Problem => Reproduce every record below word for word and include no pictures.

Material provided =>
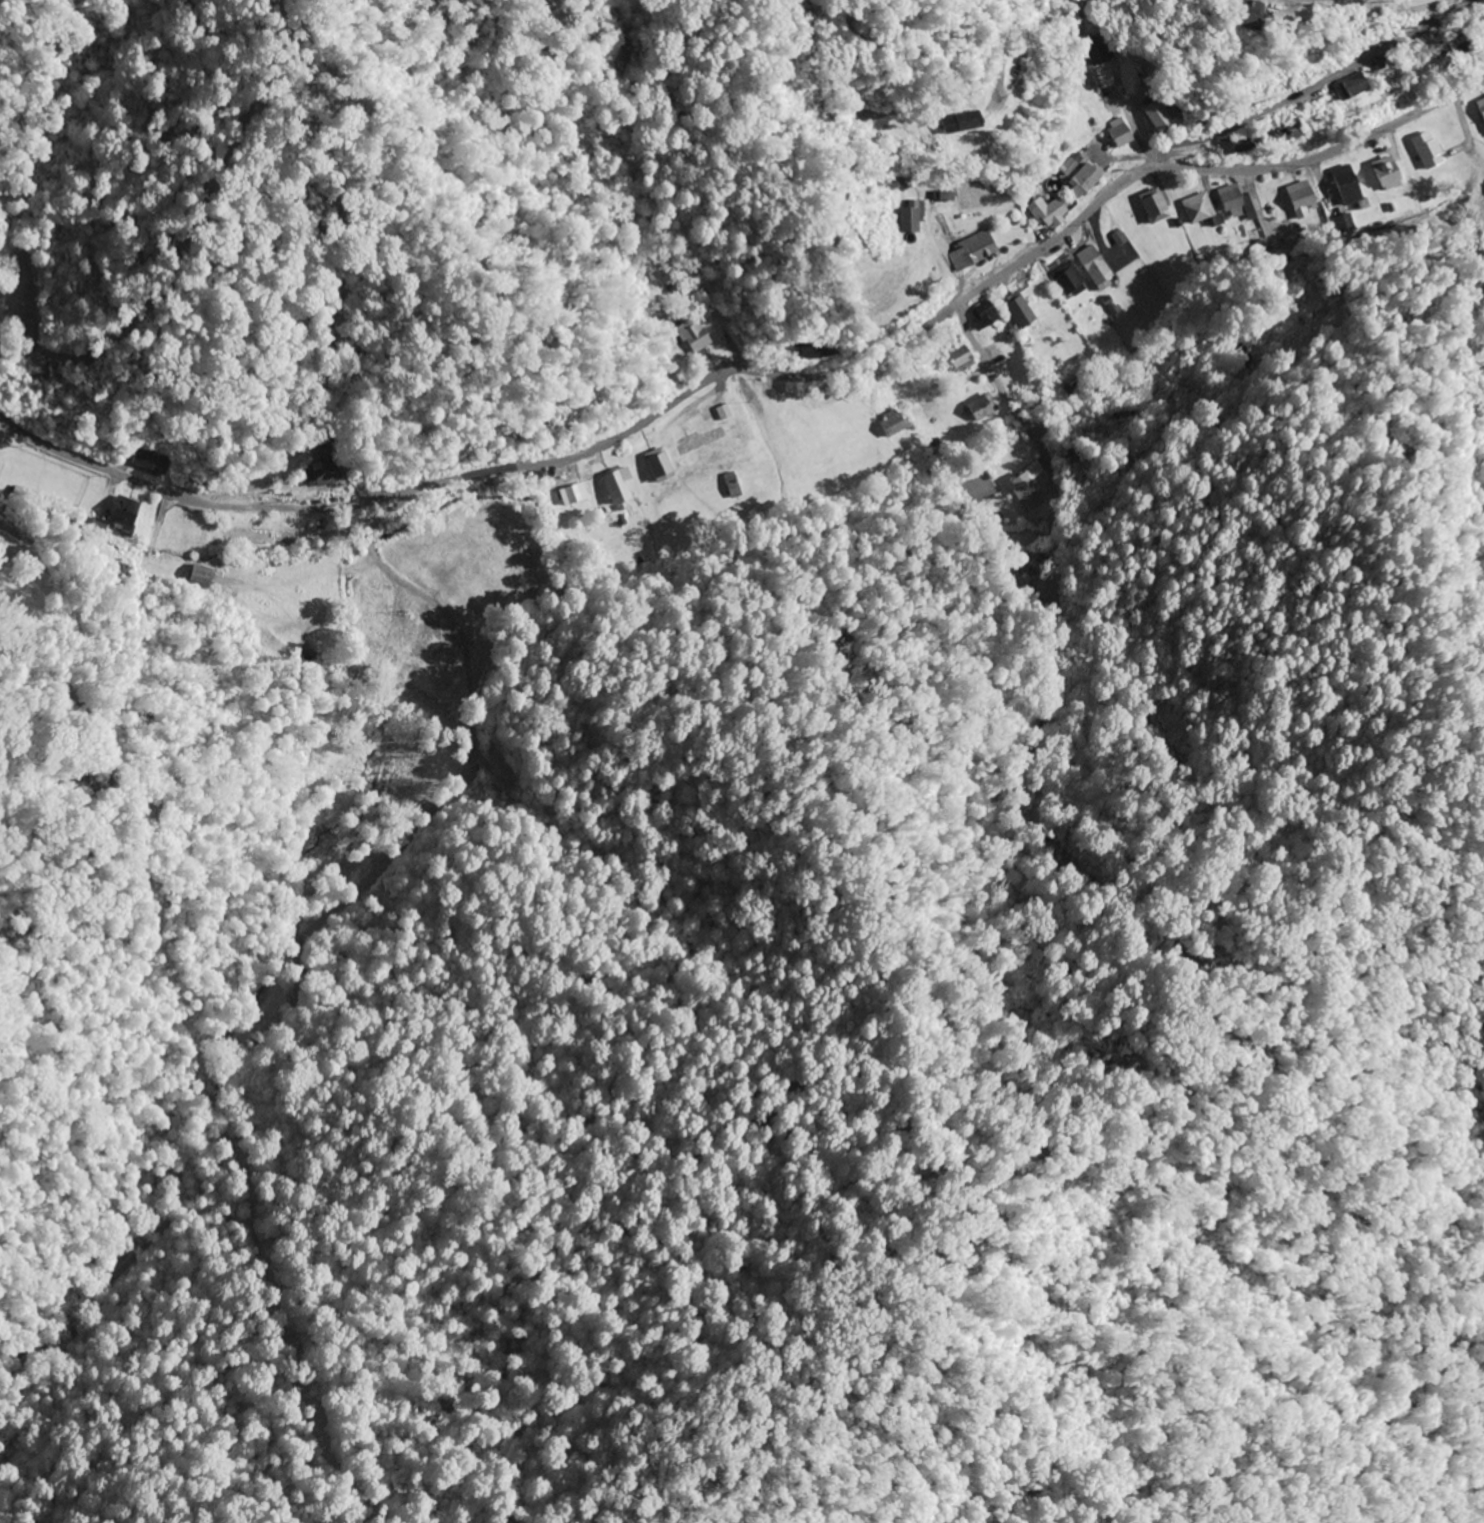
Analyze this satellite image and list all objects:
building: (1256, 21)
building: (1459, 47)
building: (1099, 53)
road: (1002, 59)
building: (1352, 88)
road: (1311, 89)
building: (1482, 105)
building: (1161, 118)
building: (965, 123)
building: (1289, 130)
building: (1121, 133)
building: (1238, 146)
building: (1429, 151)
road: (1322, 154)
building: (1389, 174)
building: (1085, 181)
building: (1349, 186)
building: (1303, 199)
building: (1235, 202)
building: (1156, 206)
building: (1204, 210)
building: (1052, 213)
building: (914, 217)
building: (972, 252)
building: (1098, 268)
building: (1069, 280)
building: (934, 282)
building: (1020, 311)
building: (28, 317)
building: (986, 320)
building: (694, 336)
building: (818, 351)
building: (962, 357)
road: (555, 372)
road: (1003, 394)
road: (1143, 404)
building: (982, 409)
building: (1126, 414)
building: (894, 425)
building: (700, 441)
road: (600, 442)
road: (773, 447)
building: (153, 463)
building: (661, 466)
building: (325, 474)
building: (198, 486)
building: (618, 487)
building: (1027, 489)
building: (22, 494)
building: (577, 495)
building: (179, 534)
building: (247, 536)
building: (287, 539)
road: (105, 572)
road: (413, 594)
building: (440, 670)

Finished exercise =>
Analyze this satellite image and list all objects:
building: (1256, 21)
building: (1459, 47)
building: (1099, 53)
road: (1002, 59)
building: (1352, 88)
road: (1311, 89)
building: (1482, 105)
building: (1161, 118)
building: (965, 123)
building: (1289, 130)
building: (1121, 133)
building: (1238, 146)
building: (1429, 151)
road: (1322, 154)
building: (1389, 174)
building: (1085, 181)
building: (1349, 186)
building: (1303, 199)
building: (1235, 202)
building: (1156, 206)
building: (1204, 210)
building: (1052, 213)
building: (914, 217)
building: (972, 252)
building: (1098, 268)
building: (1069, 280)
building: (934, 282)
building: (1020, 311)
building: (28, 317)
building: (986, 320)
building: (694, 336)
building: (818, 351)
building: (962, 357)
road: (555, 372)
road: (1003, 394)
road: (1143, 404)
building: (982, 409)
building: (1126, 414)
building: (894, 425)
building: (700, 441)
road: (600, 442)
road: (773, 447)
building: (153, 463)
building: (661, 466)
building: (325, 474)
building: (198, 486)
building: (618, 487)
building: (1027, 489)
building: (22, 494)
building: (577, 495)
building: (179, 534)
building: (247, 536)
building: (287, 539)
road: (105, 572)
road: (413, 594)
building: (440, 670)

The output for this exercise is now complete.